(THE DATA begins)

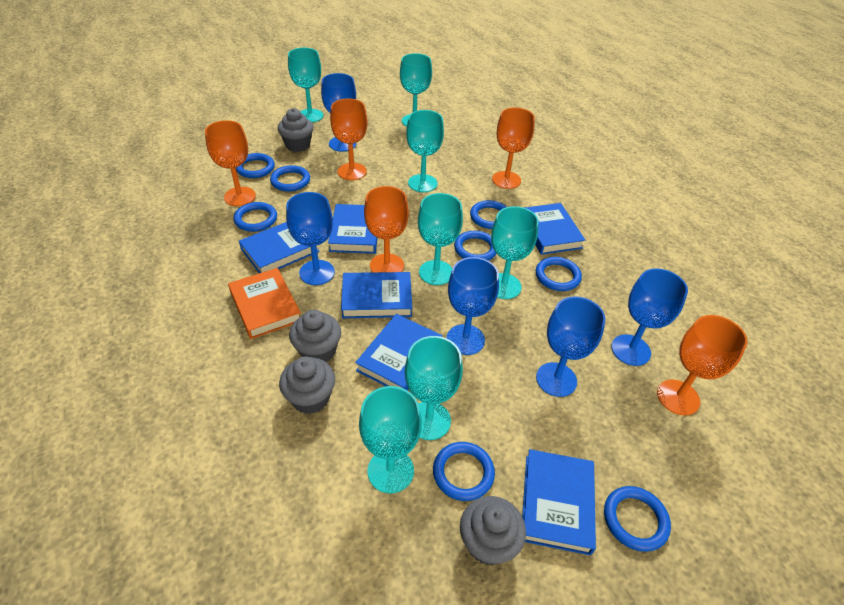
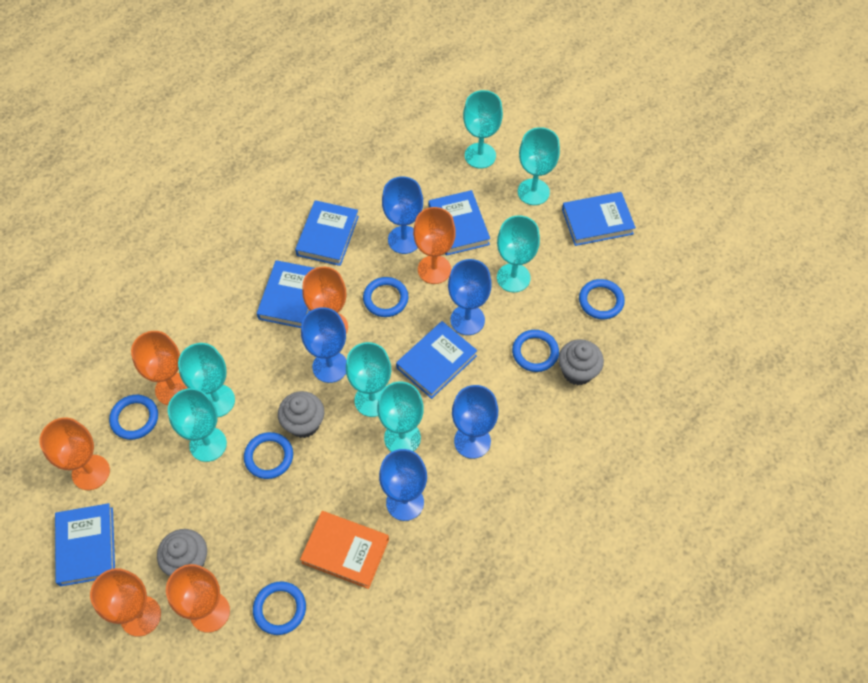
blue ring: 8 -> 6
grey cupcake: 4 -> 3
orange goblet: 5 -> 6

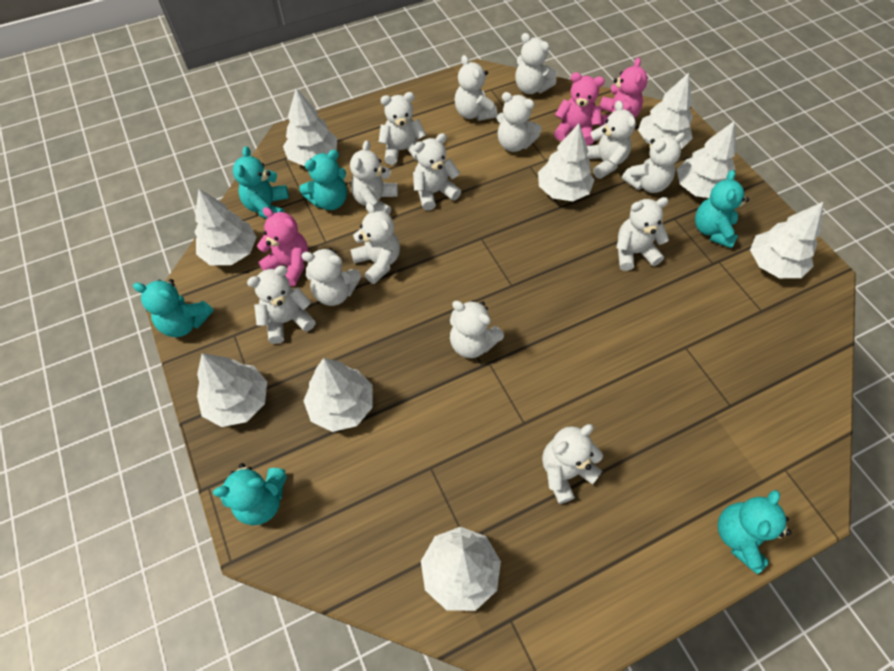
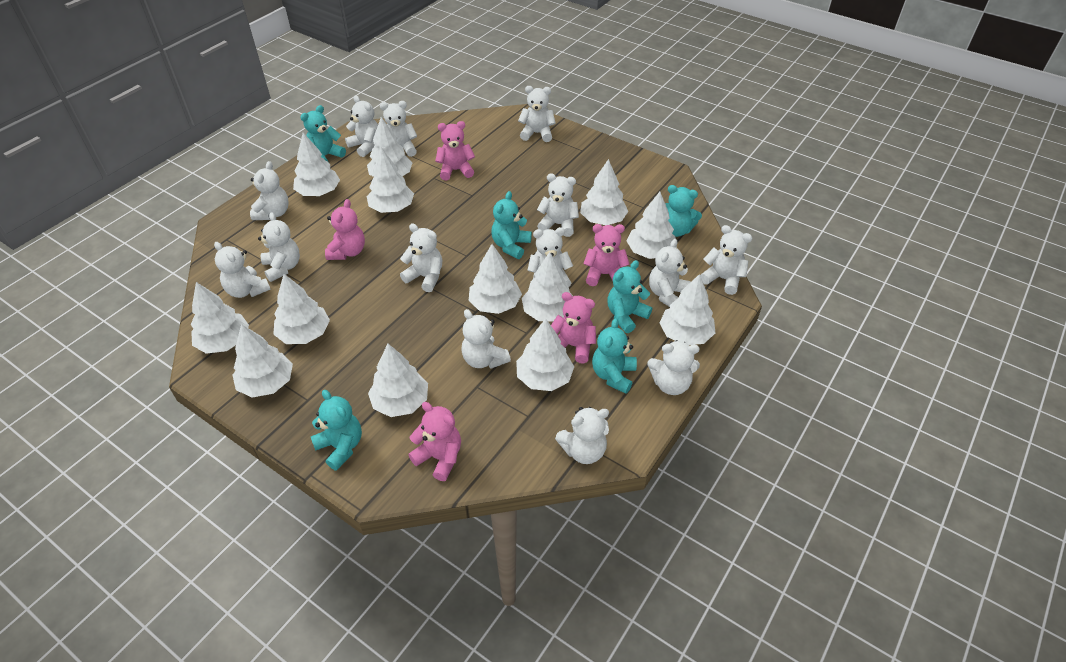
pink teddy bear: 3 -> 5
white tree: 9 -> 13

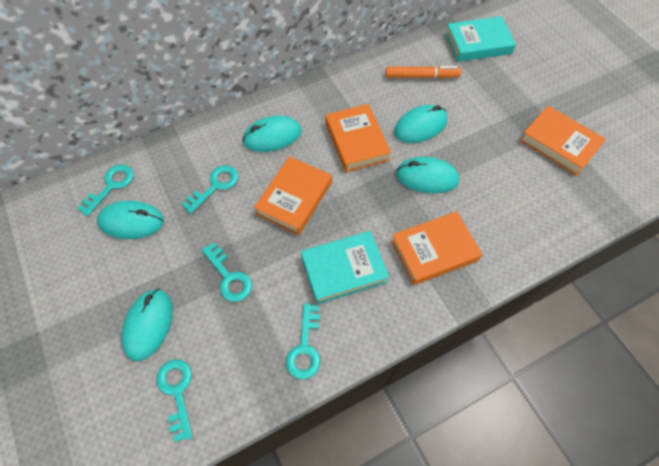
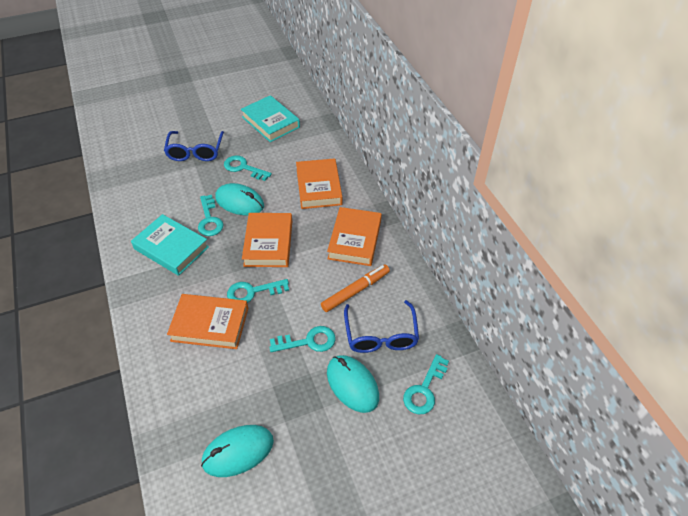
blue glasses: 0 -> 2
turquoise mouse: 5 -> 3

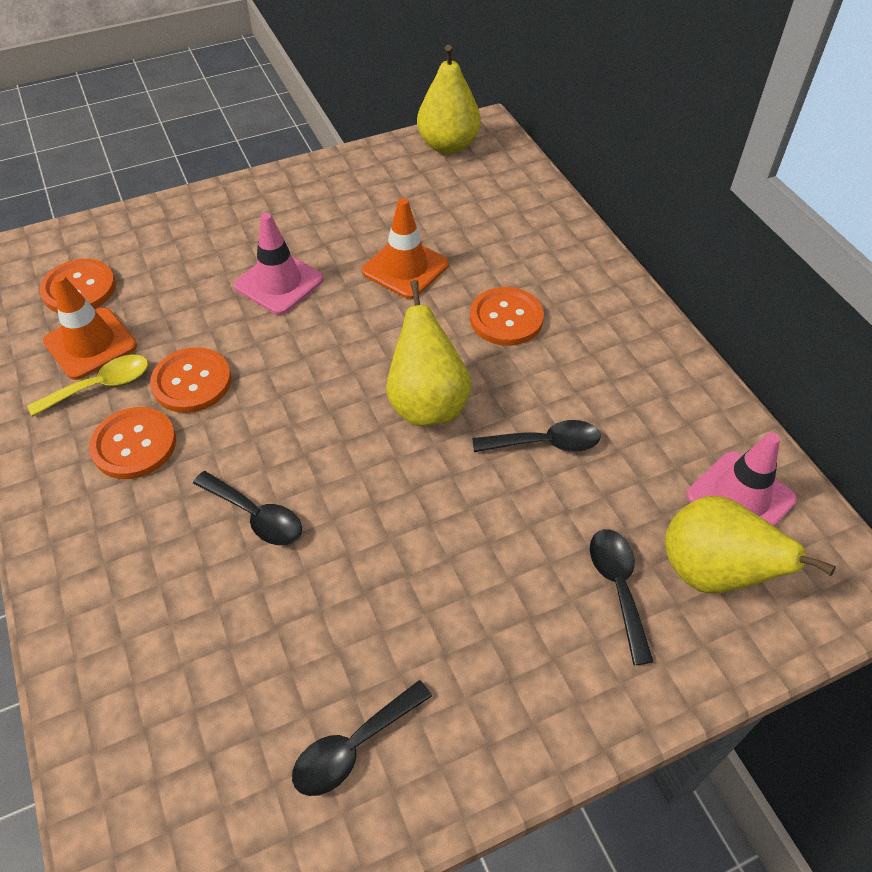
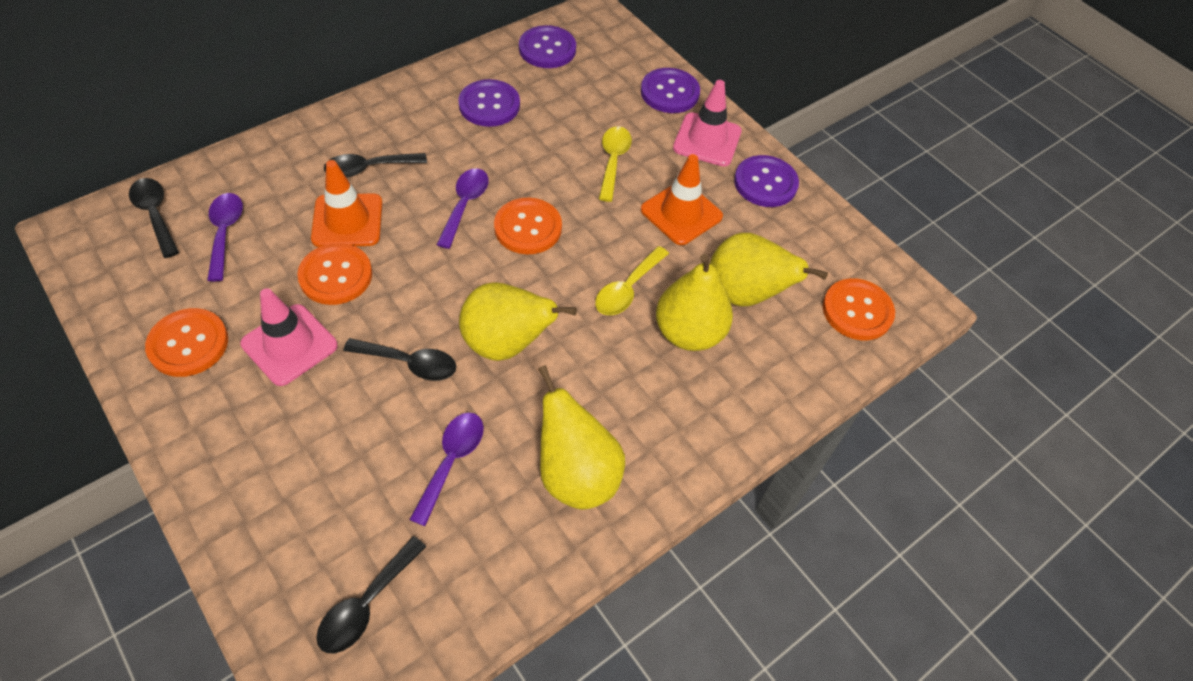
purple button: 0 -> 4
purple spoon: 0 -> 3
yellow pear: 3 -> 4
yellow spoon: 1 -> 2

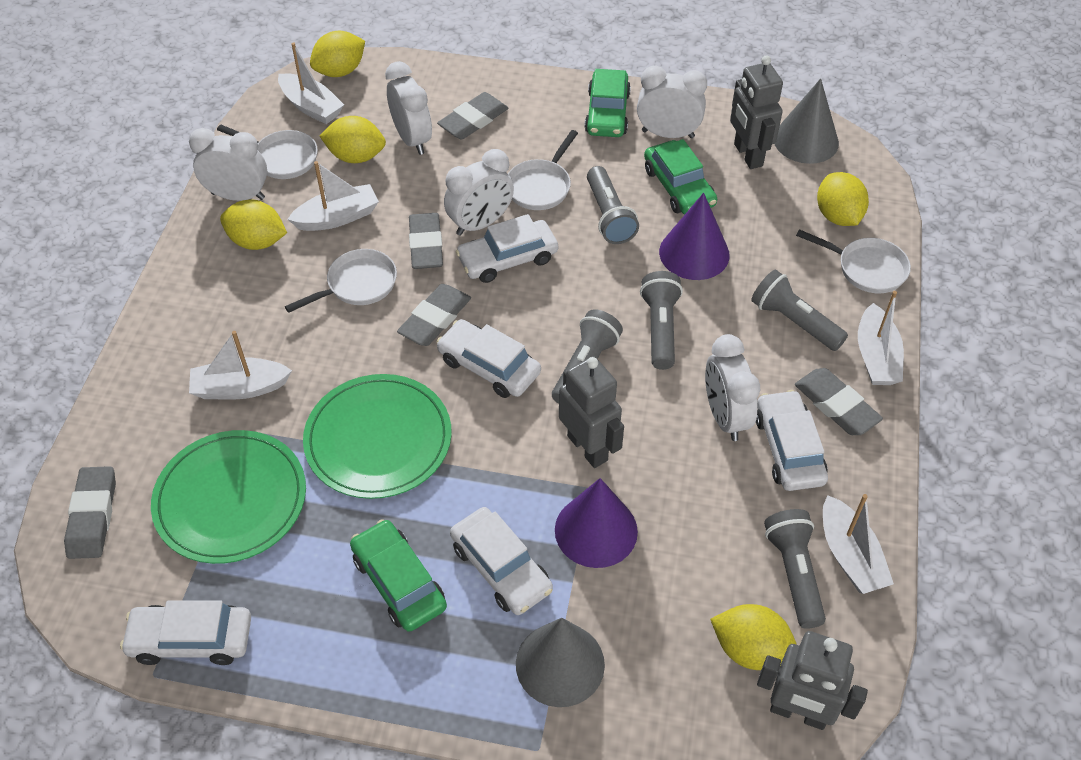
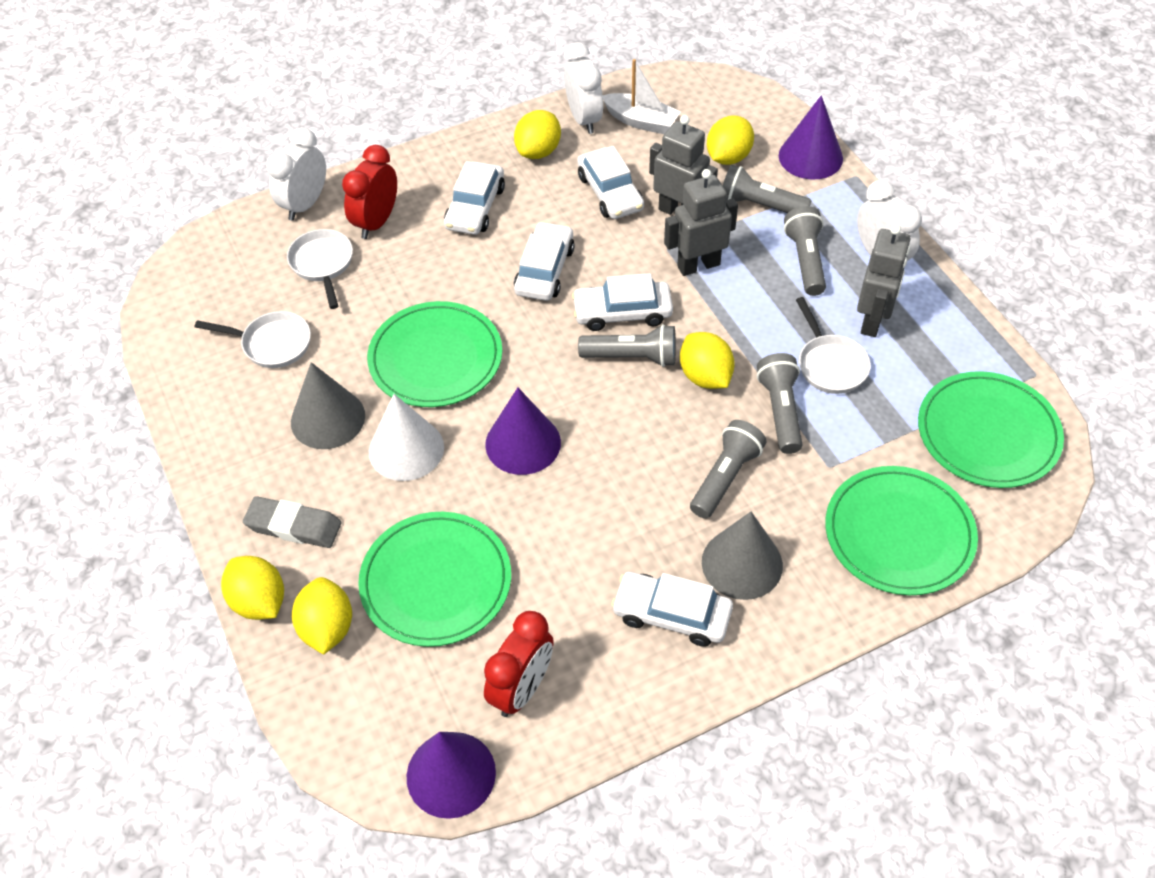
green car: 3 -> 0
green plate: 2 -> 4
grey eraser: 5 -> 1
purple cone: 2 -> 3
red clock: 0 -> 2
white boat: 5 -> 1
white clock: 5 -> 3
white cone: 0 -> 1
white pan: 4 -> 3

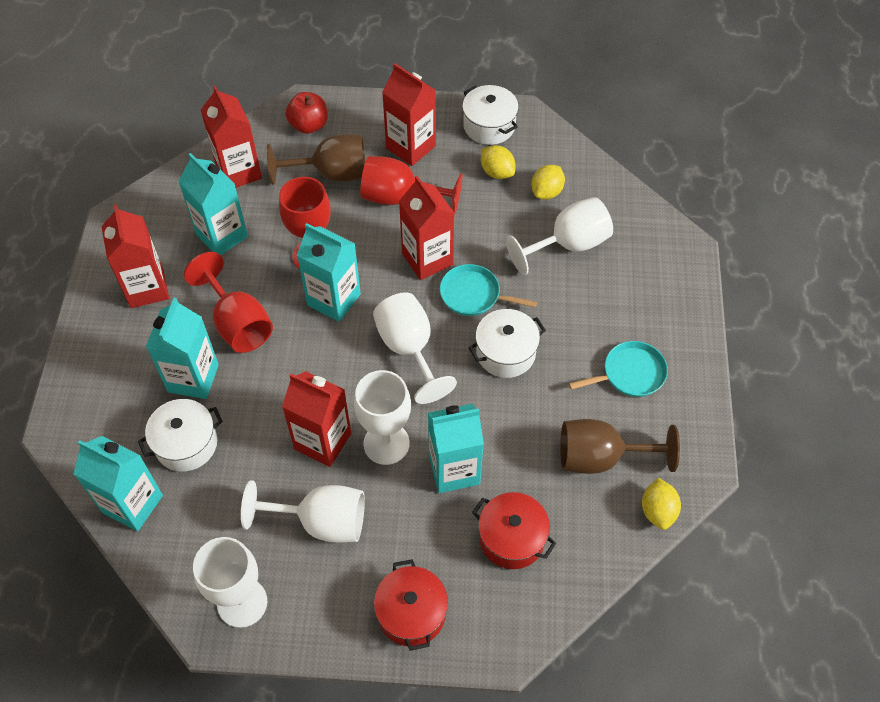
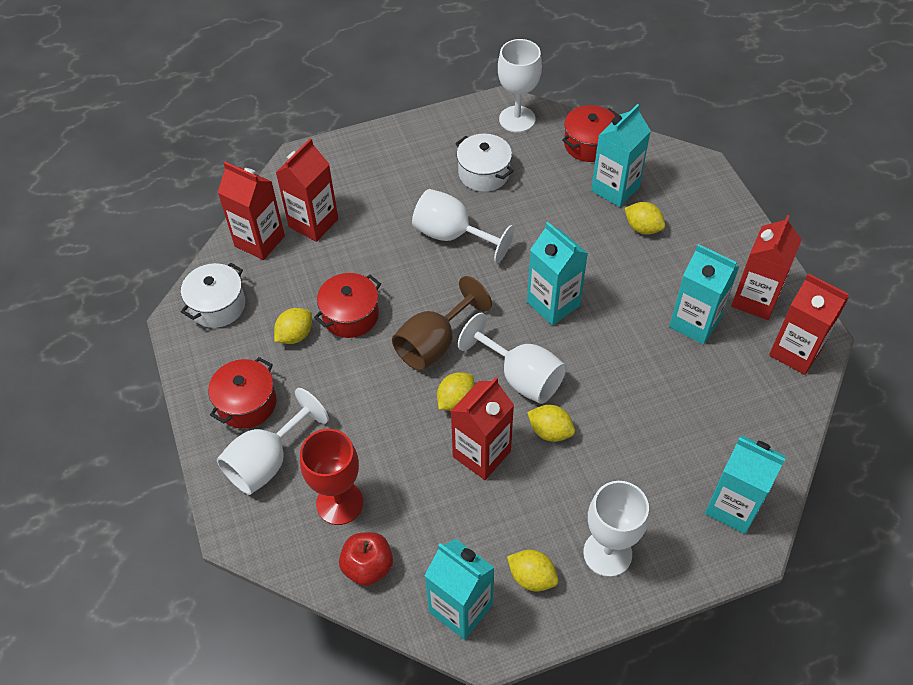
brown goblet: 2 -> 1
red goblet: 3 -> 1
red pot: 2 -> 3
turquoise pan: 2 -> 0
white pot: 3 -> 2
yellow lemon: 3 -> 5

(THE DATA ends)

■ WHAT THE TASK ASKS ■
Nothing but a number, please, for how many lines of the data hold "white".

■ EXPECTED OUTPUT ■
6